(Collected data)
....
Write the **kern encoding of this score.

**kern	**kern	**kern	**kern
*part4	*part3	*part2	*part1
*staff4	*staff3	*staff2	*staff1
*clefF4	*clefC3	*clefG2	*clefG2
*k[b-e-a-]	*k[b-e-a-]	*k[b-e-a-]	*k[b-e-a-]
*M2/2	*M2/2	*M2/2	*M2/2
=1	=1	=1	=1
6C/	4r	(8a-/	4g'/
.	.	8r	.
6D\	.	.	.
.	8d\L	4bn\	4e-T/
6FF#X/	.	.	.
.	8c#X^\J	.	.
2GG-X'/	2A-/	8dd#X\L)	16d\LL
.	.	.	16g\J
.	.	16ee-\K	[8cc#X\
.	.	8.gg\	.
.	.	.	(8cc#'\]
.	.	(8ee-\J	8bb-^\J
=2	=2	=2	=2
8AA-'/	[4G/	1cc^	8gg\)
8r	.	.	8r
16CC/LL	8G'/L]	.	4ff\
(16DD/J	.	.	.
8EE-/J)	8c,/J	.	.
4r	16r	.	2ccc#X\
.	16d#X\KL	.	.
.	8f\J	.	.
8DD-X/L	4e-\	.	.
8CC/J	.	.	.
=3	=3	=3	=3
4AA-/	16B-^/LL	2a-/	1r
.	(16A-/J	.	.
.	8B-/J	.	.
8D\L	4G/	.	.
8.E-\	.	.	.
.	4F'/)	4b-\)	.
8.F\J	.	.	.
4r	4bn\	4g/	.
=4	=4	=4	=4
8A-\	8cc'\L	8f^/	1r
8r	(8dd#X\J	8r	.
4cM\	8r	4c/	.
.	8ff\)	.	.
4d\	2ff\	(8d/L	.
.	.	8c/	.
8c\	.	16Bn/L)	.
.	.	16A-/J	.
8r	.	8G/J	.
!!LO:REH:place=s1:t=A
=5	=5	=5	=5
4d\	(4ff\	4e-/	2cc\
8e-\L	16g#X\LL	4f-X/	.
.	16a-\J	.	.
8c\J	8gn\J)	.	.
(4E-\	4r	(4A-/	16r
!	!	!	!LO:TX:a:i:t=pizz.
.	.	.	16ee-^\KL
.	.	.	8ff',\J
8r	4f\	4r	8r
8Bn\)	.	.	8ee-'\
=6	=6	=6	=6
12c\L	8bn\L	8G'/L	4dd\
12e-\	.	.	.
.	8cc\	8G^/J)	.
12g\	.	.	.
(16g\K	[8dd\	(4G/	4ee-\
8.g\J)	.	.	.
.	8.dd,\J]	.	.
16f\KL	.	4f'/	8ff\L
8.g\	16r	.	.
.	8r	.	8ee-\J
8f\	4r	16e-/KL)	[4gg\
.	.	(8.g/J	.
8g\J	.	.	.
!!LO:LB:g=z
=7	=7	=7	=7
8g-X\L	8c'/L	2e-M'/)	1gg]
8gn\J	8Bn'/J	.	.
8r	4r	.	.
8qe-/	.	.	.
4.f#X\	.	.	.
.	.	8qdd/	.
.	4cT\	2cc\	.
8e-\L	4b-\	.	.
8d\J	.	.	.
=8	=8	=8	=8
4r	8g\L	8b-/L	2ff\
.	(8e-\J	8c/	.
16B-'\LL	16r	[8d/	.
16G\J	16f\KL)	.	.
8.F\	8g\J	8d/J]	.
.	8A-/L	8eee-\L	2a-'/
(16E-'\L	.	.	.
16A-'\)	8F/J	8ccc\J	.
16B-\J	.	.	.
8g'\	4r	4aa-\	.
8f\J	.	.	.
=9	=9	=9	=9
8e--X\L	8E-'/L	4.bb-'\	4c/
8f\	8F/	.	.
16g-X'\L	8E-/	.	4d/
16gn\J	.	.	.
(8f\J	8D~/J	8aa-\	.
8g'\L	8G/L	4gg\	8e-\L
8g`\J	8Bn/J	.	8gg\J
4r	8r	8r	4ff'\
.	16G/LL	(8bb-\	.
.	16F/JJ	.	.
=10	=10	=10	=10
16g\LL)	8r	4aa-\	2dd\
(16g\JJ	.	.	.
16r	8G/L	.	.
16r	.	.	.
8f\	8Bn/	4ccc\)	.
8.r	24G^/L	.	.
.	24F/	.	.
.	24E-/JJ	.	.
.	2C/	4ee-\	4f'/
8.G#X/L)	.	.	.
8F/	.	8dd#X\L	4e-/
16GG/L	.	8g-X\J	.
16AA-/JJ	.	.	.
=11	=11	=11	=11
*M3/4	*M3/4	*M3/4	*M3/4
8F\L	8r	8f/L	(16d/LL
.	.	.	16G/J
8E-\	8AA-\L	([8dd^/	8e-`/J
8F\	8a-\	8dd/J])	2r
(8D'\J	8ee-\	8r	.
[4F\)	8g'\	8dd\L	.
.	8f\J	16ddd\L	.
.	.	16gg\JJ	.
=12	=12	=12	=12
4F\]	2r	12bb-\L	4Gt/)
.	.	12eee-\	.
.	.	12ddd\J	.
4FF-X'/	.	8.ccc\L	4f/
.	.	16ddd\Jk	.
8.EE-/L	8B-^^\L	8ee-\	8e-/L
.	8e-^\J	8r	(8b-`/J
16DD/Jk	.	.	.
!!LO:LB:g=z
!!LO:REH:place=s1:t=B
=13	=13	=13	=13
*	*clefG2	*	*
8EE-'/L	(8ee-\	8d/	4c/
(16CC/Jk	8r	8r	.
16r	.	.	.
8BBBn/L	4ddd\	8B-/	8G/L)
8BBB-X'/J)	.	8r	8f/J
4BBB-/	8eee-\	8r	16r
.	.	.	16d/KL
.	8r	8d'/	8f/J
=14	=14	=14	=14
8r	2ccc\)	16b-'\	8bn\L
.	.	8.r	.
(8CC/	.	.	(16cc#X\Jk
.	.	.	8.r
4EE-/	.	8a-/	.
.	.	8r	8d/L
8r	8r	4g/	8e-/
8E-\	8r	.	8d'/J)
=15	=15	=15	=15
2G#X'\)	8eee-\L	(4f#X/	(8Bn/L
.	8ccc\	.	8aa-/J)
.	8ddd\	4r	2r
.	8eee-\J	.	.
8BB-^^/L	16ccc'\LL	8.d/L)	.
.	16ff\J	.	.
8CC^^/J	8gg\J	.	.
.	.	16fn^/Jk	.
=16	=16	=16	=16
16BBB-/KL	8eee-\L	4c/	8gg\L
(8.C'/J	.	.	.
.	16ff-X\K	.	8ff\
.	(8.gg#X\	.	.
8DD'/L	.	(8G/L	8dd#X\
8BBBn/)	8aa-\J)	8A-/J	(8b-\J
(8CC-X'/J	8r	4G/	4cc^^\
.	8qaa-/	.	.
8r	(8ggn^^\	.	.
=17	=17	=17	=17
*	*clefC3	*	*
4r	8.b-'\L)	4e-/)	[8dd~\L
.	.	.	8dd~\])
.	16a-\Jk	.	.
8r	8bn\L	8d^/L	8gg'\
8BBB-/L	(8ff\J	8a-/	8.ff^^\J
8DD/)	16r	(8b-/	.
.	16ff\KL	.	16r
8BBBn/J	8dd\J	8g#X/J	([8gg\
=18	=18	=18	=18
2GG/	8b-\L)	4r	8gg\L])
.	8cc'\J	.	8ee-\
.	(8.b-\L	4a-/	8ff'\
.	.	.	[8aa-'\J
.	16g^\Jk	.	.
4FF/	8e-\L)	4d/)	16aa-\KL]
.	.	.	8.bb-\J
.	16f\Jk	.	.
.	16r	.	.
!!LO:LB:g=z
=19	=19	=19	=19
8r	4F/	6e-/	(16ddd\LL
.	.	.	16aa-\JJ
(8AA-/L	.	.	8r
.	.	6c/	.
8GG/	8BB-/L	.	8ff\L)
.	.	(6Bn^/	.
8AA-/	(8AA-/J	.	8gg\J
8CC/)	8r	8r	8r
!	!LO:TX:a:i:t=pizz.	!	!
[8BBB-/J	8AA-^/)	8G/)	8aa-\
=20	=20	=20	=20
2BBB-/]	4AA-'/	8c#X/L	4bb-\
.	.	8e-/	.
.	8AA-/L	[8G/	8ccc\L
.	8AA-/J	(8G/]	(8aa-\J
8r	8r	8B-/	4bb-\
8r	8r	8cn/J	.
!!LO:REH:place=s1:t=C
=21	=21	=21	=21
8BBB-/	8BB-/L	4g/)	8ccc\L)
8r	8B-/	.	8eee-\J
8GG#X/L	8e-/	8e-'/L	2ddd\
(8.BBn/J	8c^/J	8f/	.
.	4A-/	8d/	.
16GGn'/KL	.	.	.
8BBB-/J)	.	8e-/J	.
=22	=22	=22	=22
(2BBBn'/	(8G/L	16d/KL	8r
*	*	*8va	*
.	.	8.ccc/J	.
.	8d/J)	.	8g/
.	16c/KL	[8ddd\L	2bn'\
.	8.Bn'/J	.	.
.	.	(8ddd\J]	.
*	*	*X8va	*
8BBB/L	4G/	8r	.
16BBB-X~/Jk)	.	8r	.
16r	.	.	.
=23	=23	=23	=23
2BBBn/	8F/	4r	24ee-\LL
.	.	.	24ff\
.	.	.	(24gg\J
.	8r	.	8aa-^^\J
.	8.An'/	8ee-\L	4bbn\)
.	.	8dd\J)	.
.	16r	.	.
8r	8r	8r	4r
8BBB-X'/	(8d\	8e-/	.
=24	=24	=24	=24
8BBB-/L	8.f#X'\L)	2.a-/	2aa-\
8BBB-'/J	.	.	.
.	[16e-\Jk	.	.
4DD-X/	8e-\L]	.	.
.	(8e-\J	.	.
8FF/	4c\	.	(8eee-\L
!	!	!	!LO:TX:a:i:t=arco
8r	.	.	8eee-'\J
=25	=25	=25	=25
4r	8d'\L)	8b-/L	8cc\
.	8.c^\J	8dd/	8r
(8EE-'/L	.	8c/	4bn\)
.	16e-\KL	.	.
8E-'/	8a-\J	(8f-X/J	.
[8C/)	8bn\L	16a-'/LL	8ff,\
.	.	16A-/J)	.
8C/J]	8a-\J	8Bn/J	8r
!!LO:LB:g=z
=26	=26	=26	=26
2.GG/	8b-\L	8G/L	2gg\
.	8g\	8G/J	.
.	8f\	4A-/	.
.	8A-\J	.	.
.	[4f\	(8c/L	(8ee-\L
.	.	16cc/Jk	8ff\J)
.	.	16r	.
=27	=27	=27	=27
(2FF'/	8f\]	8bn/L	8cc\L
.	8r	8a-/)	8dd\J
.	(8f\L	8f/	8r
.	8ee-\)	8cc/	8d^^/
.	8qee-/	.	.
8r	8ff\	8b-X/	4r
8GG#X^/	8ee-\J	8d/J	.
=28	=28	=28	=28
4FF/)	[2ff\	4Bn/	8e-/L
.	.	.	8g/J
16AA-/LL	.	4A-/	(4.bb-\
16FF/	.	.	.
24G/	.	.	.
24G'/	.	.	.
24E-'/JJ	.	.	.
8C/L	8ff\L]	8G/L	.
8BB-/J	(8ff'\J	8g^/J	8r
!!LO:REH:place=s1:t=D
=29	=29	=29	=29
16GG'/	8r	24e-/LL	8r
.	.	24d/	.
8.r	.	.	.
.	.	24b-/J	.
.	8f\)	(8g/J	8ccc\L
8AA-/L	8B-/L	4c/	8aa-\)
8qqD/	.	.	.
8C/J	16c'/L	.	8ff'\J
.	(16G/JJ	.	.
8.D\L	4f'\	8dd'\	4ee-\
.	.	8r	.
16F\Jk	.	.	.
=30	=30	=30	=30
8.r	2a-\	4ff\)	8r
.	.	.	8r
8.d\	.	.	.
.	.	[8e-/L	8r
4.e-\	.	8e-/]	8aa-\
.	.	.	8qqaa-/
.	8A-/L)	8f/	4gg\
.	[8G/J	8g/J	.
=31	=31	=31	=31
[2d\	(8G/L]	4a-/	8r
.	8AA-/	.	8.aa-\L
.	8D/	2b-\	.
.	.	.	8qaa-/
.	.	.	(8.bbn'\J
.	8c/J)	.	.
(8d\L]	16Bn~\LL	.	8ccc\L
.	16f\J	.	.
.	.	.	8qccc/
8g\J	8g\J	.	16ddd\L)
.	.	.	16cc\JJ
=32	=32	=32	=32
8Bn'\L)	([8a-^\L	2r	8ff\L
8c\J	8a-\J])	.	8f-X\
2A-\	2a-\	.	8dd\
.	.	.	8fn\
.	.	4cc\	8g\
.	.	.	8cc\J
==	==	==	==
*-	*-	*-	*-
....
How many lines of the entries above contain the string "place"? Give only the number.

4